BRIEF: Please lay out the text of the items below as a JSON list of strings, one string per line, with blank lines left out and the pictures left out too.

Spatial relationship items:
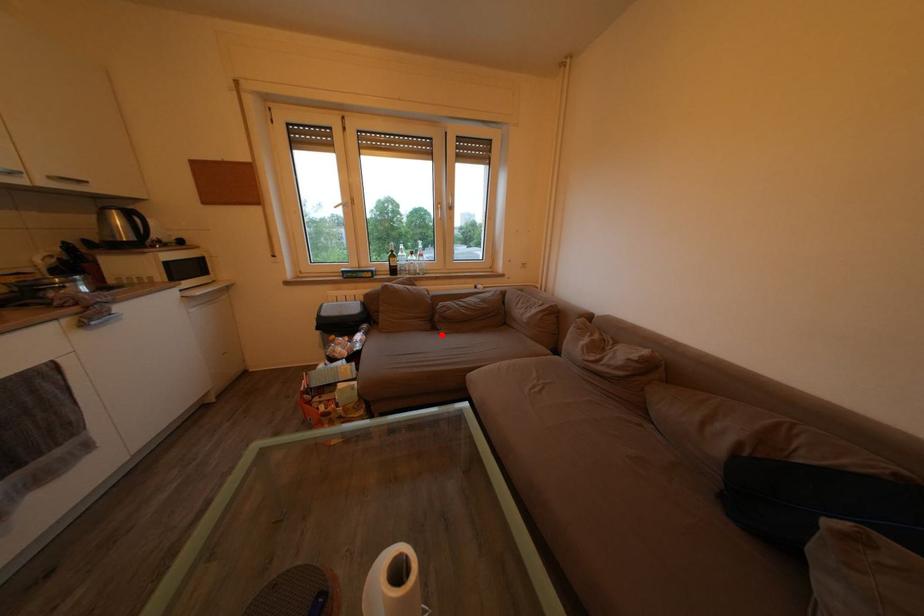
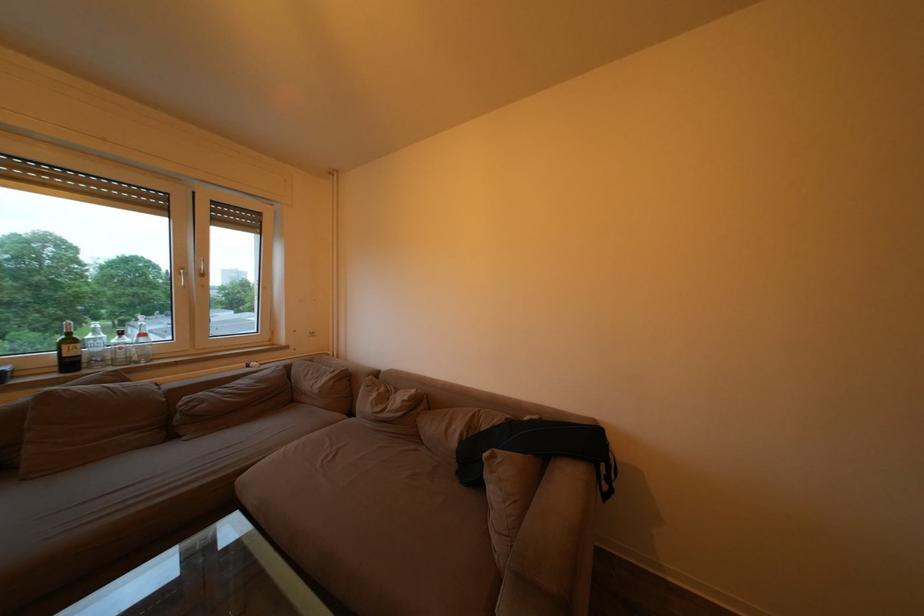
Locate, in the second image, the point that corresponds to the highlighted location in the first image.

(178, 443)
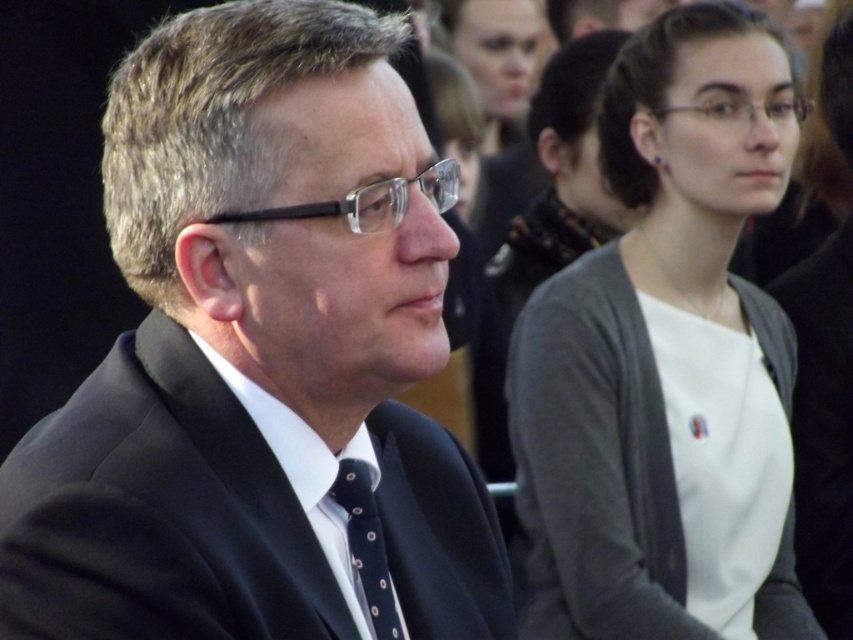
Who is positioned more to the left, black suit at left or white matte shirt at upper right?

black suit at left

Is black suit at left bigger than white matte shirt at upper right?

Incorrect, black suit at left is not larger than white matte shirt at upper right.

Does point (238, 100) lie in front of point (524, 328)?

Yes, point (238, 100) is closer to viewer.

Where is `black suit at left`? black suit at left is located at coordinates click(258, 355).

Who is taller, white matte shirt at upper right or dark blue textured tie at center?

white matte shirt at upper right is taller.

Find the location of `white matte shirt at upper right`. white matte shirt at upper right is located at coordinates (666, 362).

At what (x,y) coordinates should I click in order to perform the action: click on white matte shirt at upper right. Please return your answer as a coordinate pair (x, y). This screenshot has height=640, width=853. Looking at the image, I should click on (666, 362).

Is black suit at left shorter than dark blue textured tie at center?

No.

Is black suit at left smaller than dark blue textured tie at center?

No.

What do you see at coordinates (258, 355) in the screenshot?
I see `black suit at left` at bounding box center [258, 355].

This screenshot has height=640, width=853. I want to click on black suit at left, so click(258, 355).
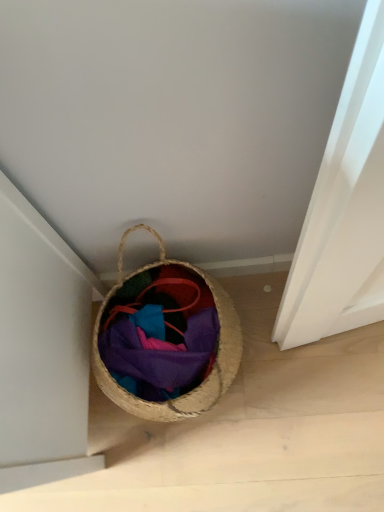
Question: From a real-world perspective, is matte woven basket at center positioned above or below braided straw basket at lower center?

Choices:
 (A) below
 (B) above

Answer: (A)

Question: Is matte woven basket at center inside the boundaries of braided straw basket at lower center, or outside?

Choices:
 (A) inside
 (B) outside

Answer: (A)

Question: Is matte woven basket at center in front of or behind braided straw basket at lower center in the image?

Choices:
 (A) behind
 (B) front

Answer: (A)

Question: Relative to matte woven basket at center, is braided straw basket at lower center in front or behind?

Choices:
 (A) behind
 (B) front

Answer: (B)

Question: Does point (187, 276) appear closer or farther from the camera than point (122, 286)?

Choices:
 (A) closer
 (B) farther

Answer: (A)

Question: In terms of width, does braided straw basket at lower center look wider or thinner when compared to matte woven basket at center?

Choices:
 (A) thin
 (B) wide

Answer: (B)

Question: From a real-world perspective, is braided straw basket at lower center physically located above or below matte woven basket at center?

Choices:
 (A) above
 (B) below

Answer: (A)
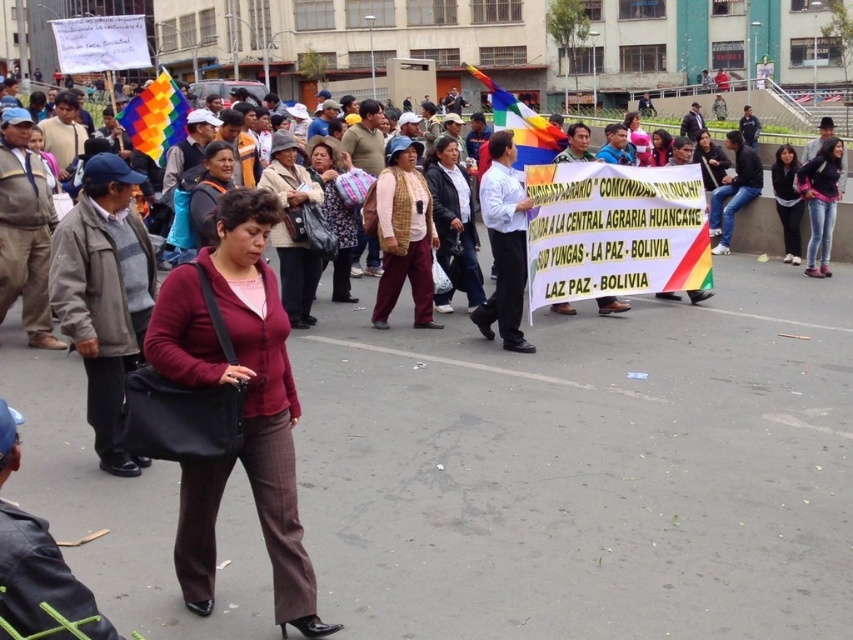
In the scene shown: You are a photographer at the protest event. You have to take a photo of the jeans at center and knitted sweater at center. Which clothing item is covering the other one?

The jeans at center is positioned over knitted sweater at center, so the jeans at center is covering the knitted sweater at center.

You are a photographer standing at the edge of the crowd. You want to capture a photo that includes both the knitted sweater at center and the dark blue jeans at upper right. Given that your camera has a maximum focus range of 20 feet, will you be able to include both subjects in the same frame without moving closer?

The distance between the knitted sweater at center and the dark blue jeans at upper right is 21.84 feet, which exceeds the camera maximum focus range of 20 feet. Therefore, you cannot include both subjects in the same frame without moving closer.

You are a photographer trying to capture the knitted sweater at center and the dark blue jeans at upper right in a single frame. Based on their sizes, which object would appear wider in the photo?

The knitted sweater at center would appear wider in the photo since its width surpasses that of the dark blue jeans at upper right.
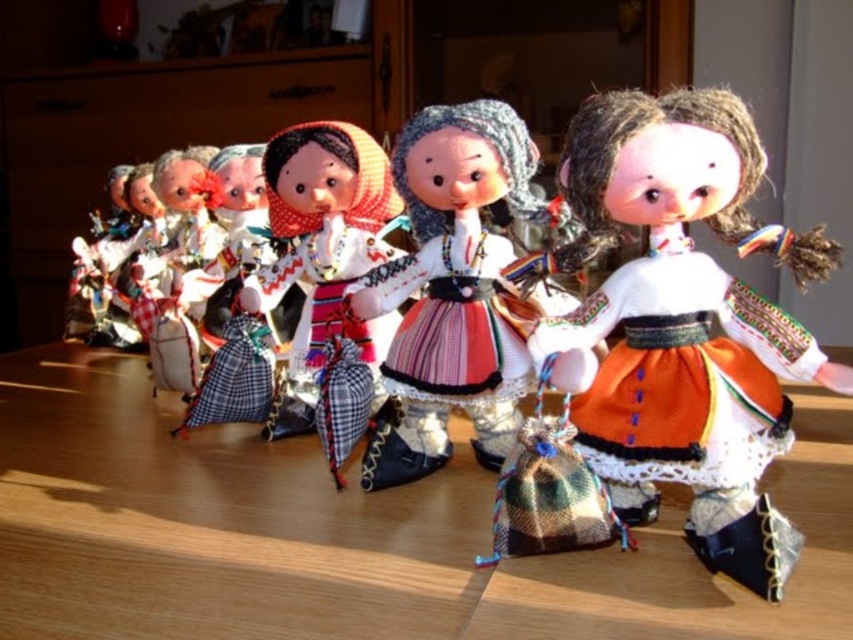
Question: Which object is positioned farthest from the plaid fabric skirt at center?

Choices:
 (A) matte fabric doll at center
 (B) orange fabric skirt at center
 (C) multicolored fabric dress at center
 (D) matte orange fabric dress at center

Answer: (D)

Question: Does matte fabric doll at center have a larger size compared to plaid fabric skirt at center?

Choices:
 (A) yes
 (B) no

Answer: (A)

Question: Which object is closer to the camera taking this photo?

Choices:
 (A) multicolored fabric dress at center
 (B) orange fabric skirt at center

Answer: (B)

Question: Does wooden table at center have a lesser width compared to matte fabric doll at center?

Choices:
 (A) yes
 (B) no

Answer: (B)

Question: Which object is positioned farthest from the matte fabric doll at center?

Choices:
 (A) plaid fabric skirt at center
 (B) orange fabric skirt at center

Answer: (B)

Question: Is the position of wooden table at center less distant than that of multicolored fabric dress at center?

Choices:
 (A) yes
 (B) no

Answer: (A)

FINAL ANSWER:
[
  "Locate, in the second image, the point that corresponds to the highlighted location in the first image.",
  "(178, 443)",
  "Who is positioned more to the left, black suit at left or white matte shirt at upper right?",
  "black suit at left",
  "Is black suit at left bigger than white matte shirt at upper right?",
  "Incorrect, black suit at left is not larger than white matte shirt at upper right.",
  "Does point (238, 100) lie in front of point (524, 328)?",
  "Yes, point (238, 100) is closer to viewer.",
  "Where is `black suit at left`? black suit at left is located at coordinates click(258, 355).",
  "Who is taller, white matte shirt at upper right or dark blue textured tie at center?",
  "white matte shirt at upper right is taller.",
  "Find the location of `white matte shirt at upper right`. white matte shirt at upper right is located at coordinates (666, 362).",
  "At what (x,y) coordinates should I click in order to perform the action: click on white matte shirt at upper right. Please return your answer as a coordinate pair (x, y). This screenshot has height=640, width=853. Looking at the image, I should click on (666, 362).",
  "Is black suit at left shorter than dark blue textured tie at center?",
  "No.",
  "Is black suit at left smaller than dark blue textured tie at center?",
  "No.",
  "What do you see at coordinates (258, 355) in the screenshot?",
  "I see `black suit at left` at bounding box center [258, 355].",
  "This screenshot has height=640, width=853. I want to click on black suit at left, so click(258, 355).",
  "Question: From a real-world perspective, is matte woven basket at center positioned above or below braided straw basket at lower center?",
  "Choices:",
  " (A) below",
  " (B) above",
  "Answer: (A)",
  "Question: Is matte woven basket at center inside the boundaries of braided straw basket at lower center, or outside?",
  "Choices:",
  " (A) inside",
  " (B) outside",
  "Answer: (A)",
  "Question: Is matte woven basket at center in front of or behind braided straw basket at lower center in the image?",
  "Choices:",
  " (A) behind",
  " (B) front",
  "Answer: (A)",
  "Question: Relative to matte woven basket at center, is braided straw basket at lower center in front or behind?",
  "Choices:",
  " (A) behind",
  " (B) front",
  "Answer: (B)",
  "Question: Does point (187, 276) appear closer or farther from the camera than point (122, 286)?",
  "Choices:",
  " (A) closer",
  " (B) farther",
  "Answer: (A)",
  "Question: In terms of width, does braided straw basket at lower center look wider or thinner when compared to matte woven basket at center?",
  "Choices:",
  " (A) thin",
  " (B) wide",
  "Answer: (B)",
  "Question: From a real-world perspective, is braided straw basket at lower center physically located above or below matte woven basket at center?",
  "Choices:",
  " (A) above",
  " (B) below",
  "Answer: (A)",
  "In the scene shown: You are a photographer at the protest event. You have to take a photo of the jeans at center and knitted sweater at center. Which clothing item is covering the other one?",
  "The jeans at center is positioned over knitted sweater at center, so the jeans at center is covering the knitted sweater at center.",
  "You are a photographer standing at the edge of the crowd. You want to capture a photo that includes both the knitted sweater at center and the dark blue jeans at upper right. Given that your camera has a maximum focus range of 20 feet, will you be able to include both subjects in the same frame without moving closer?",
  "The distance between the knitted sweater at center and the dark blue jeans at upper right is 21.84 feet, which exceeds the camera maximum focus range of 20 feet. Therefore, you cannot include both subjects in the same frame without moving closer.",
  "You are a photographer trying to capture the knitted sweater at center and the dark blue jeans at upper right in a single frame. Based on their sizes, which object would appear wider in the photo?",
  "The knitted sweater at center would appear wider in the photo since its width surpasses that of the dark blue jeans at upper right.",
  "Question: Which object is positioned farthest from the plaid fabric skirt at center?",
  "Choices:",
  " (A) matte fabric doll at center",
  " (B) orange fabric skirt at center",
  " (C) multicolored fabric dress at center",
  " (D) matte orange fabric dress at center",
  "Answer: (D)",
  "Question: Does matte fabric doll at center have a larger size compared to plaid fabric skirt at center?",
  "Choices:",
  " (A) yes",
  " (B) no",
  "Answer: (A)",
  "Question: Which object is closer to the camera taking this photo?",
  "Choices:",
  " (A) multicolored fabric dress at center",
  " (B) orange fabric skirt at center",
  "Answer: (B)",
  "Question: Does wooden table at center have a lesser width compared to matte fabric doll at center?",
  "Choices:",
  " (A) yes",
  " (B) no",
  "Answer: (B)",
  "Question: Which object is positioned farthest from the matte fabric doll at center?",
  "Choices:",
  " (A) plaid fabric skirt at center",
  " (B) orange fabric skirt at center",
  "Answer: (B)",
  "Question: Is the position of wooden table at center less distant than that of multicolored fabric dress at center?",
  "Choices:",
  " (A) yes",
  " (B) no",
  "Answer: (A)"
]